→ **Prompt**: Copy down every line of the data that follows exactly. Omit the pictures.

→ **Supplied material**:
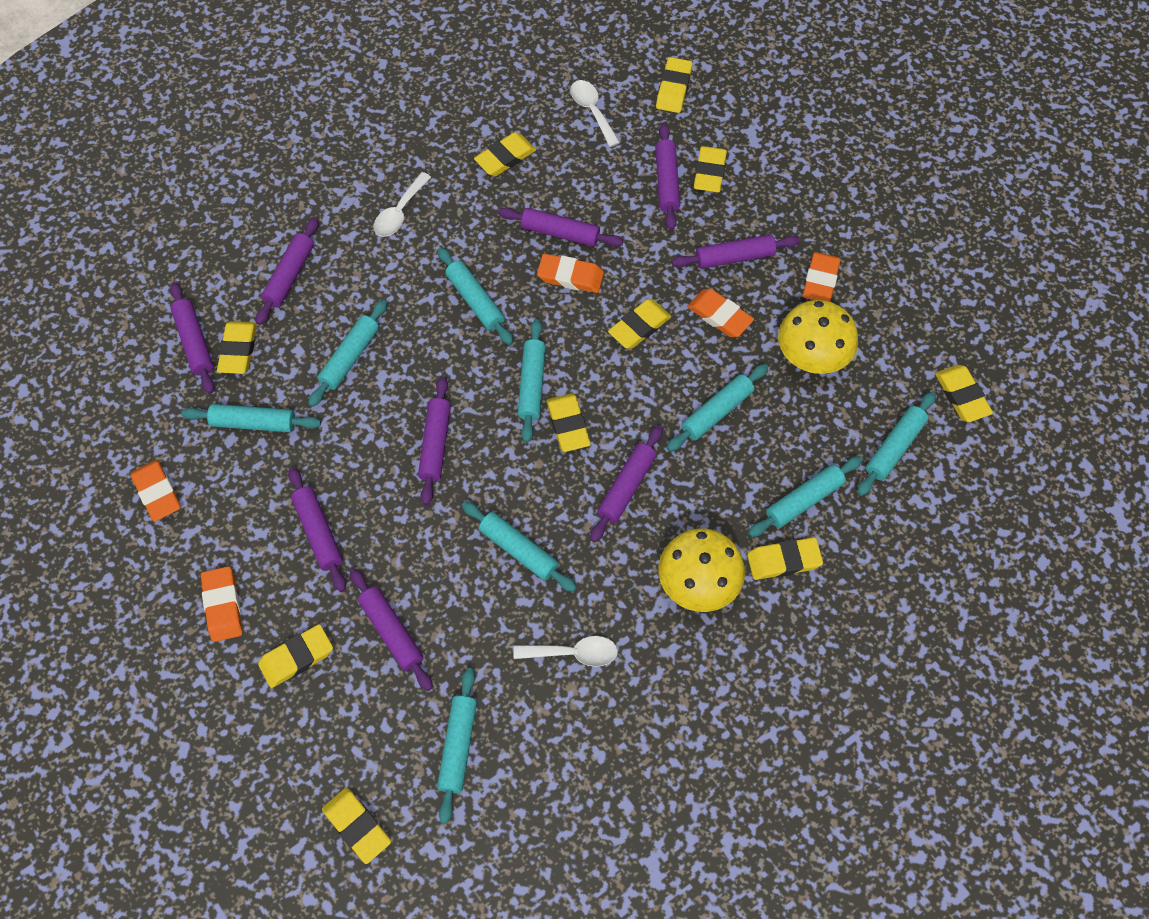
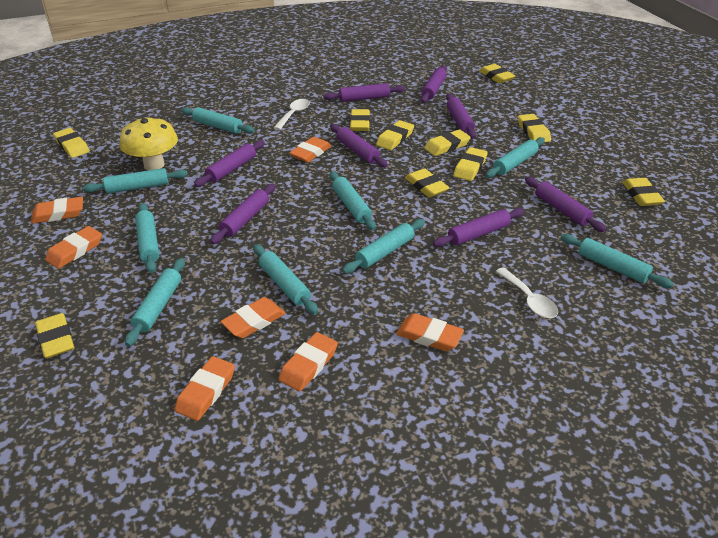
orange eraser: 5 -> 7
purple rolling pin: 9 -> 8
white spoon: 3 -> 2
yellow mushroom: 2 -> 1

→ **Exercise output**:
orange eraser: 5 -> 7
purple rolling pin: 9 -> 8
white spoon: 3 -> 2
yellow mushroom: 2 -> 1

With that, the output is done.